(Beginning of Provided records)

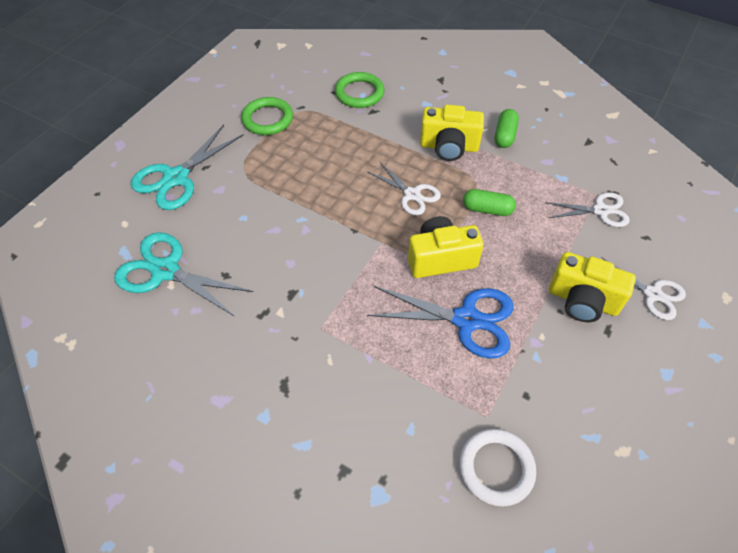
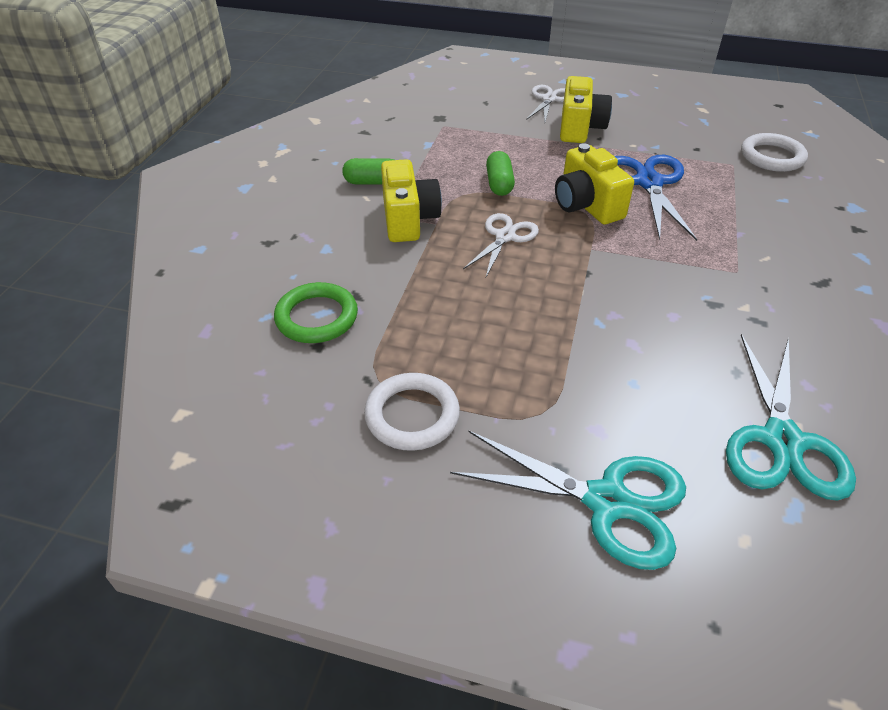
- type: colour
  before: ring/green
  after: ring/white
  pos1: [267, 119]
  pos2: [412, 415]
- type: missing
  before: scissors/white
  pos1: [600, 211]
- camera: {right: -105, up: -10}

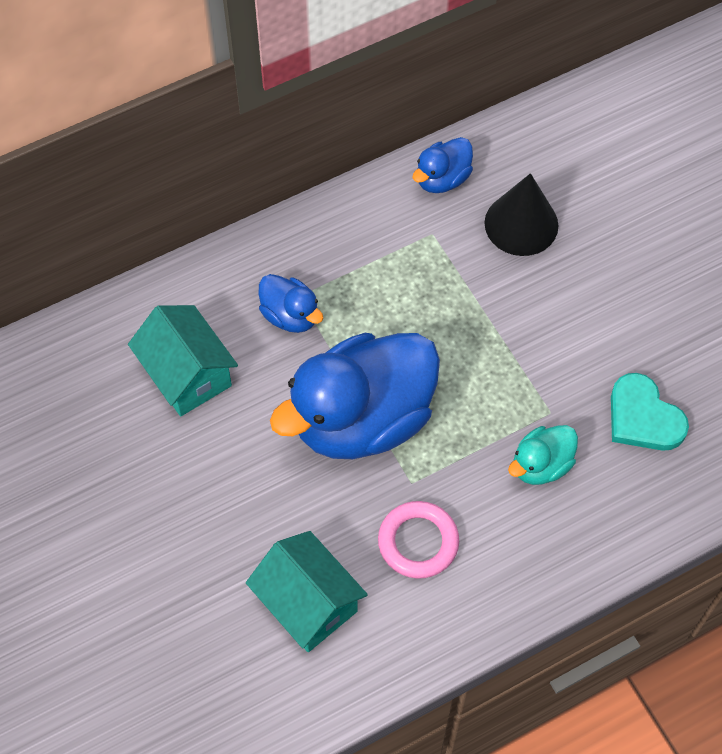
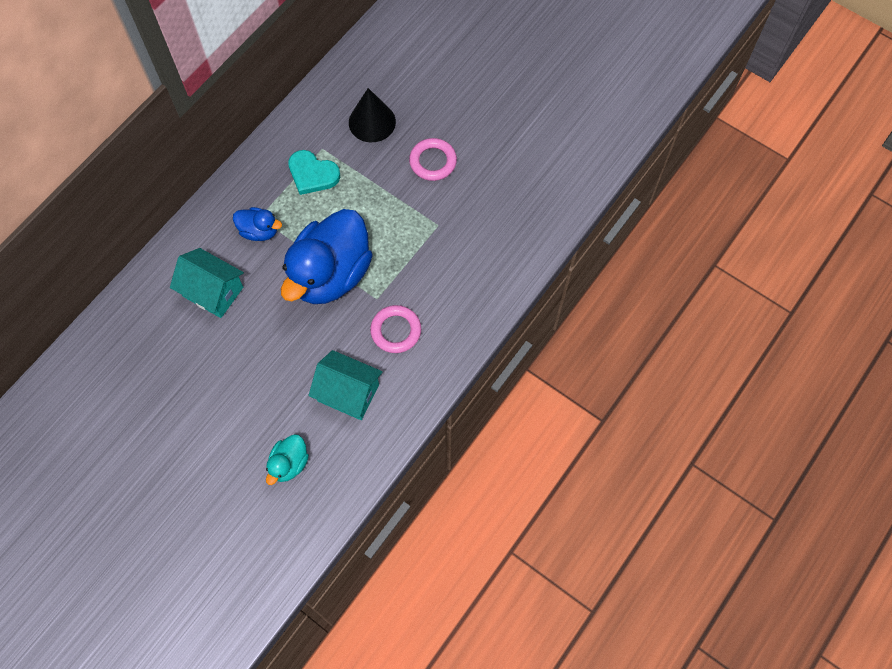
- type: missing
  before: duck/blue
  pos1: [442, 179]
- type: relocated
  before: duck/turquoise
  pos1: [541, 465]
  pos2: [289, 464]
- type: relocated
  before: heart/turquoise
  pos1: [643, 417]
  pos2: [312, 174]
- type: appeared
  after: ring/pink
  pos2: [433, 161]
- camera: {right: -25, up: 5}

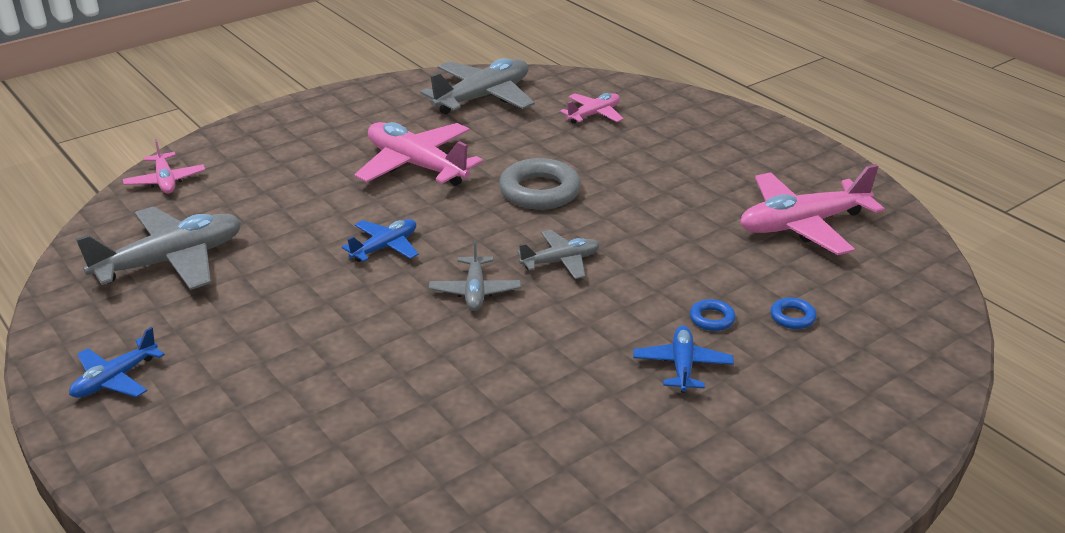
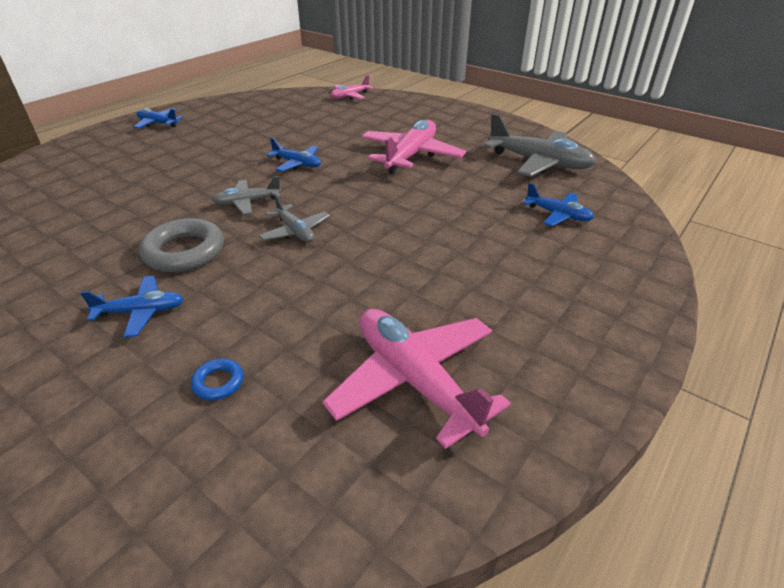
- type: missing
  before: plane/grey
  pos1: [171, 261]
- type: relocated
  before: ring/grey
  pos1: [539, 191]
  pos2: [184, 251]
- type: colour
  before: plane/pink
  after: plane/blue
  pos1: [594, 114]
  pos2: [558, 215]
- type: missing
  before: ring/blue
  pos1: [712, 319]
- camera: {right: 75, up: 5}

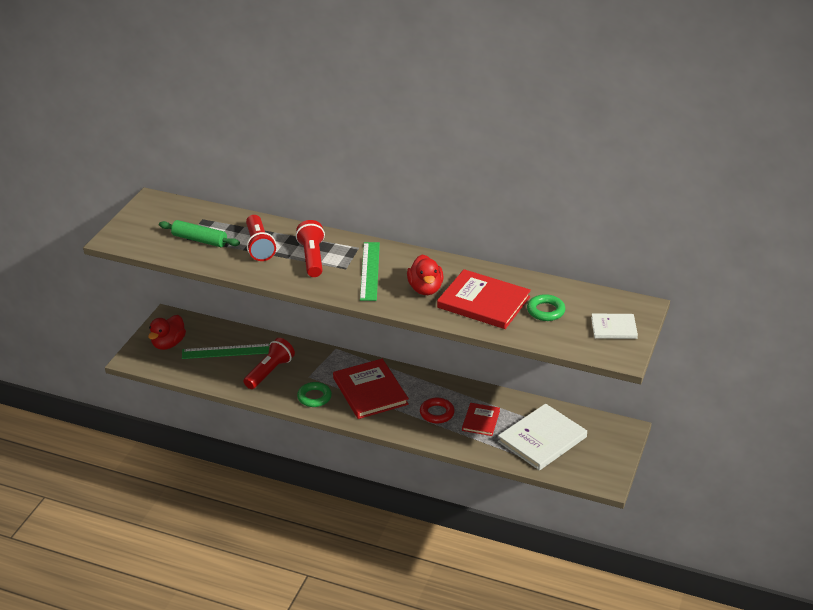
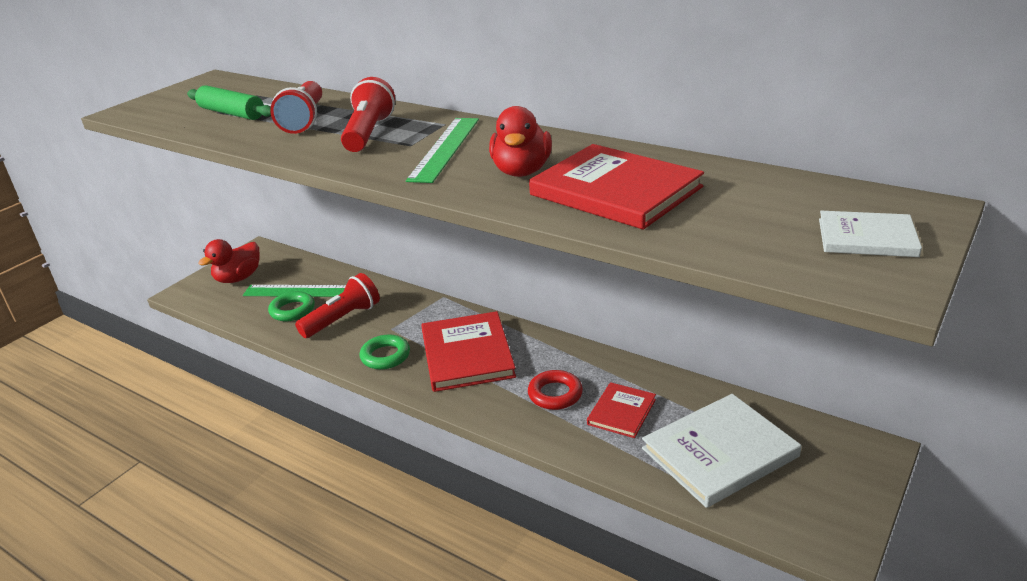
- type: relocated
  before: ring/green
  pos1: [545, 311]
  pos2: [292, 310]
- camera: {right: 15, up: -5}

(End of Provided records)

* [Exercise]
Exactly as written above, print every line of the data but not its pictures.

* [Solution]
- type: colour
  before: ring/green
  after: ring/white
  pos1: [267, 119]
  pos2: [412, 415]
- type: missing
  before: scissors/white
  pos1: [600, 211]
- camera: {right: -105, up: -10}

- type: missing
  before: duck/blue
  pos1: [442, 179]
- type: relocated
  before: duck/turquoise
  pos1: [541, 465]
  pos2: [289, 464]
- type: relocated
  before: heart/turquoise
  pos1: [643, 417]
  pos2: [312, 174]
- type: appeared
  after: ring/pink
  pos2: [433, 161]
- camera: {right: -25, up: 5}

- type: missing
  before: plane/grey
  pos1: [171, 261]
- type: relocated
  before: ring/grey
  pos1: [539, 191]
  pos2: [184, 251]
- type: colour
  before: plane/pink
  after: plane/blue
  pos1: [594, 114]
  pos2: [558, 215]
- type: missing
  before: ring/blue
  pos1: [712, 319]
- camera: {right: 75, up: 5}

- type: relocated
  before: ring/green
  pos1: [545, 311]
  pos2: [292, 310]
- camera: {right: 15, up: -5}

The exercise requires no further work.